• Exercise prompt:
In the answer, each line of the listing should appear again unchanged.

• Source data:
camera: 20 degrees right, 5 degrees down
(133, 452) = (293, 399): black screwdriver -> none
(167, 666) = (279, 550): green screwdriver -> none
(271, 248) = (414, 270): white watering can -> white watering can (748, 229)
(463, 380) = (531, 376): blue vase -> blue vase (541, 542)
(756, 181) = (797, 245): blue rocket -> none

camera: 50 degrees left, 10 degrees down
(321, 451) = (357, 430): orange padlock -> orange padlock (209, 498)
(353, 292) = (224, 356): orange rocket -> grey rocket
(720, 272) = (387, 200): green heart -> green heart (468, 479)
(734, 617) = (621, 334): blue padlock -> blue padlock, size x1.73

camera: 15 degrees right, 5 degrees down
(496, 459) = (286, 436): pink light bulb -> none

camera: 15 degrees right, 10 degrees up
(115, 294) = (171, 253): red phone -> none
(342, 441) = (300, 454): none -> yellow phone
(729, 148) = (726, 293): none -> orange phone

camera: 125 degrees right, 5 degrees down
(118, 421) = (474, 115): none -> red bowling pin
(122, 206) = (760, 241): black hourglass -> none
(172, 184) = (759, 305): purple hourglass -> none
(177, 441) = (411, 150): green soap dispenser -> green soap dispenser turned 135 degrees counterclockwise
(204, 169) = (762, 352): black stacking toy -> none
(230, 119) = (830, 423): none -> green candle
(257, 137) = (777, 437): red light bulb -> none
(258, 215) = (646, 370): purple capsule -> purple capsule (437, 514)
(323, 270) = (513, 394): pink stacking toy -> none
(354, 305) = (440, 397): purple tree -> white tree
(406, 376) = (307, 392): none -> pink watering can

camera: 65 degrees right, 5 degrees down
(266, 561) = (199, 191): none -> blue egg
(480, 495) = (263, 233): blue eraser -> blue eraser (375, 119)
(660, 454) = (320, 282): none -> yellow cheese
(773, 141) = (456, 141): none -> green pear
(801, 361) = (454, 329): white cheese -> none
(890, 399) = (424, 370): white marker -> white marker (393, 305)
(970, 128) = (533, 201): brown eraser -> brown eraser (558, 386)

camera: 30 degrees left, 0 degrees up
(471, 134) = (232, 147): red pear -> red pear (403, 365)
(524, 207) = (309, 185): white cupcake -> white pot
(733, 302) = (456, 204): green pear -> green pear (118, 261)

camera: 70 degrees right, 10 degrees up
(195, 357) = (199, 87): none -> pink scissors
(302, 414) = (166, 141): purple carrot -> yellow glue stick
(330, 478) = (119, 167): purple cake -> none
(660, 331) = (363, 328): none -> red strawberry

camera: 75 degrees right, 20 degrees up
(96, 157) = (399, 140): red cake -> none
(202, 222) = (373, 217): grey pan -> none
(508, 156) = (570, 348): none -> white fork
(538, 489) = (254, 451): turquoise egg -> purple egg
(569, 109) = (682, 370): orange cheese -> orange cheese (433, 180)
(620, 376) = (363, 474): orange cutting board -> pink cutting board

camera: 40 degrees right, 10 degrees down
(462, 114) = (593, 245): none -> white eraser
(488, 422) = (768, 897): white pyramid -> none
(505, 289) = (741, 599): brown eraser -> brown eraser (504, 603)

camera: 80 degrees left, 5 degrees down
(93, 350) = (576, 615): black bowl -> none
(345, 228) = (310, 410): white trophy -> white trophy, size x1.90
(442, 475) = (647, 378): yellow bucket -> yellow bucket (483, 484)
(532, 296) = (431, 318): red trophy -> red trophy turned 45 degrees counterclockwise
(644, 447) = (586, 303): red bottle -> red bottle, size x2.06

• Written reply:
camera: 20 degrees right, 5 degrees down
(133, 452) = (293, 399): black screwdriver -> none
(167, 666) = (279, 550): green screwdriver -> none
(271, 248) = (414, 270): white watering can -> white watering can (748, 229)
(463, 380) = (531, 376): blue vase -> blue vase (541, 542)
(756, 181) = (797, 245): blue rocket -> none

camera: 50 degrees left, 10 degrees down
(321, 451) = (357, 430): orange padlock -> orange padlock (209, 498)
(353, 292) = (224, 356): orange rocket -> grey rocket
(720, 272) = (387, 200): green heart -> green heart (468, 479)
(734, 617) = (621, 334): blue padlock -> blue padlock, size x1.73

camera: 15 degrees right, 5 degrees down
(496, 459) = (286, 436): pink light bulb -> none

camera: 15 degrees right, 10 degrees up
(115, 294) = (171, 253): red phone -> none
(342, 441) = (300, 454): none -> yellow phone
(729, 148) = (726, 293): none -> orange phone

camera: 125 degrees right, 5 degrees down
(118, 421) = (474, 115): none -> red bowling pin
(122, 206) = (760, 241): black hourglass -> none
(172, 184) = (759, 305): purple hourglass -> none
(177, 441) = (411, 150): green soap dispenser -> green soap dispenser turned 135 degrees counterclockwise
(204, 169) = (762, 352): black stacking toy -> none
(230, 119) = (830, 423): none -> green candle
(257, 137) = (777, 437): red light bulb -> none
(258, 215) = (646, 370): purple capsule -> purple capsule (437, 514)
(323, 270) = (513, 394): pink stacking toy -> none
(354, 305) = (440, 397): purple tree -> white tree
(406, 376) = (307, 392): none -> pink watering can

camera: 65 degrees right, 5 degrees down
(266, 561) = (199, 191): none -> blue egg
(480, 495) = (263, 233): blue eraser -> blue eraser (375, 119)
(660, 454) = (320, 282): none -> yellow cheese
(773, 141) = (456, 141): none -> green pear
(801, 361) = (454, 329): white cheese -> none
(890, 399) = (424, 370): white marker -> white marker (393, 305)
(970, 128) = (533, 201): brown eraser -> brown eraser (558, 386)

camera: 30 degrees left, 0 degrees up
(471, 134) = (232, 147): red pear -> red pear (403, 365)
(524, 207) = (309, 185): white cupcake -> white pot
(733, 302) = (456, 204): green pear -> green pear (118, 261)

camera: 70 degrees right, 10 degrees up
(195, 357) = (199, 87): none -> pink scissors
(302, 414) = (166, 141): purple carrot -> yellow glue stick
(330, 478) = (119, 167): purple cake -> none
(660, 331) = (363, 328): none -> red strawberry

camera: 75 degrees right, 20 degrees up
(96, 157) = (399, 140): red cake -> none
(202, 222) = (373, 217): grey pan -> none
(508, 156) = (570, 348): none -> white fork
(538, 489) = (254, 451): turquoise egg -> purple egg
(569, 109) = (682, 370): orange cheese -> orange cheese (433, 180)
(620, 376) = (363, 474): orange cutting board -> pink cutting board

camera: 40 degrees right, 10 degrees down
(462, 114) = (593, 245): none -> white eraser
(488, 422) = (768, 897): white pyramid -> none
(505, 289) = (741, 599): brown eraser -> brown eraser (504, 603)

camera: 80 degrees left, 5 degrees down
(93, 350) = (576, 615): black bowl -> none
(345, 228) = (310, 410): white trophy -> white trophy, size x1.90
(442, 475) = (647, 378): yellow bucket -> yellow bucket (483, 484)
(532, 296) = (431, 318): red trophy -> red trophy turned 45 degrees counterclockwise
(644, 447) = (586, 303): red bottle -> red bottle, size x2.06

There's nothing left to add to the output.